» Supplied data

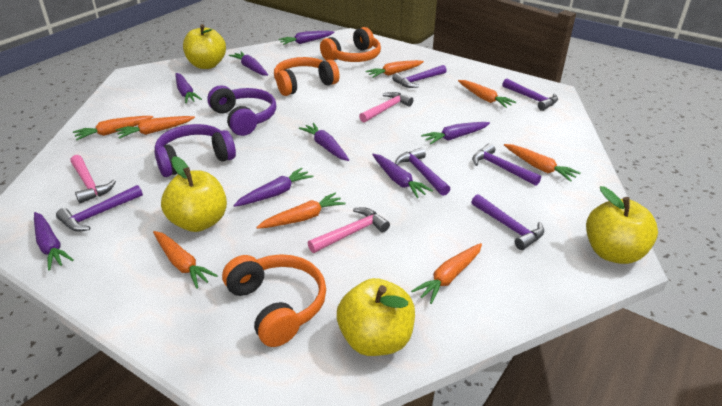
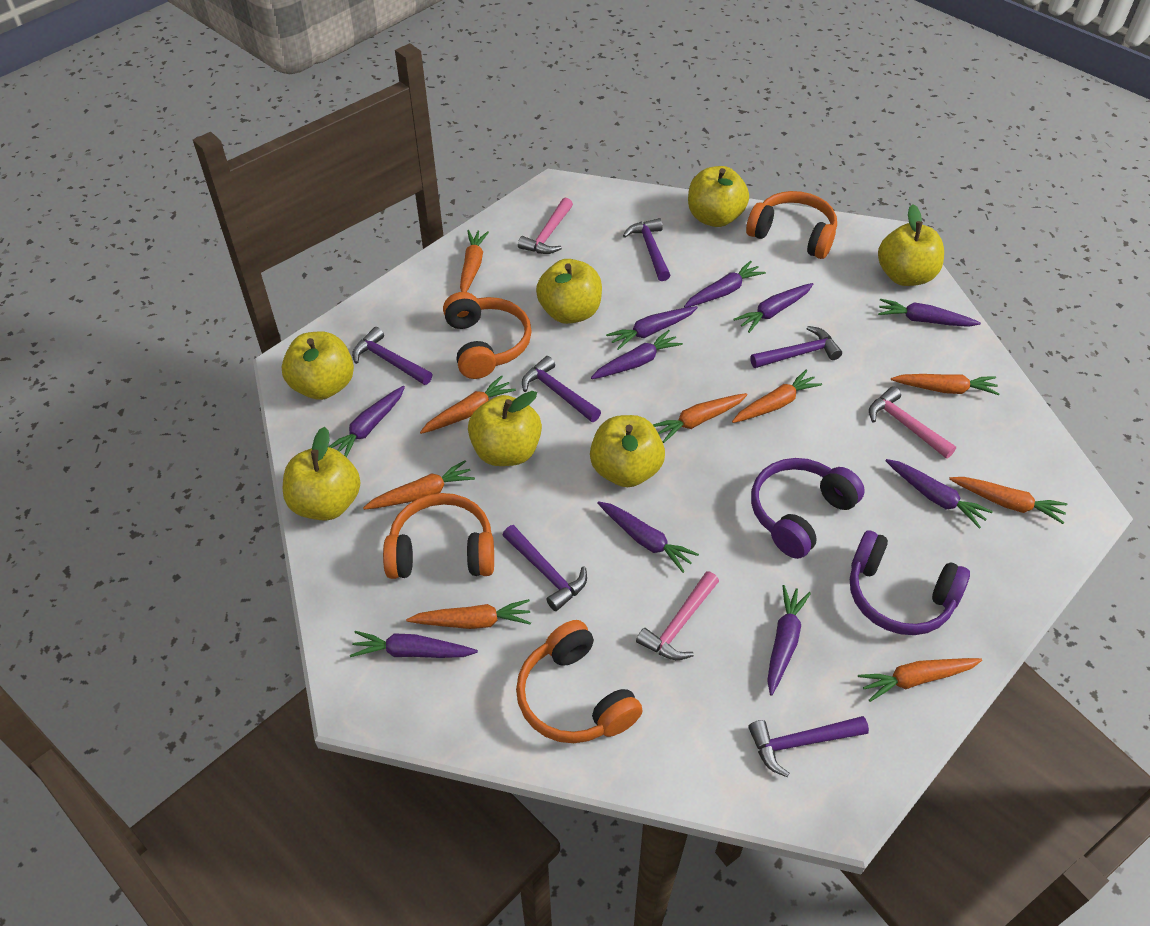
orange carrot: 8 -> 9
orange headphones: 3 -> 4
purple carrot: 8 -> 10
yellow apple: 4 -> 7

---

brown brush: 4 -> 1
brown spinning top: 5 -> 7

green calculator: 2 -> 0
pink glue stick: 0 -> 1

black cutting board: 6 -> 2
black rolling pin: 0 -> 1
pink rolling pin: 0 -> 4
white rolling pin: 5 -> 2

---

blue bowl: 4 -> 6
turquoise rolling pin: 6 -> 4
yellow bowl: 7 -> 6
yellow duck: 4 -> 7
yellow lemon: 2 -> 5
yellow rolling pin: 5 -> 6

» Problem description
Give back exactly the lines above, from the line containing "orange carrot: 8 -> 9" through the line containing "yellow apple: 4 -> 7", with both end lines and nothing more.

» Output of the exercise
orange carrot: 8 -> 9
orange headphones: 3 -> 4
purple carrot: 8 -> 10
yellow apple: 4 -> 7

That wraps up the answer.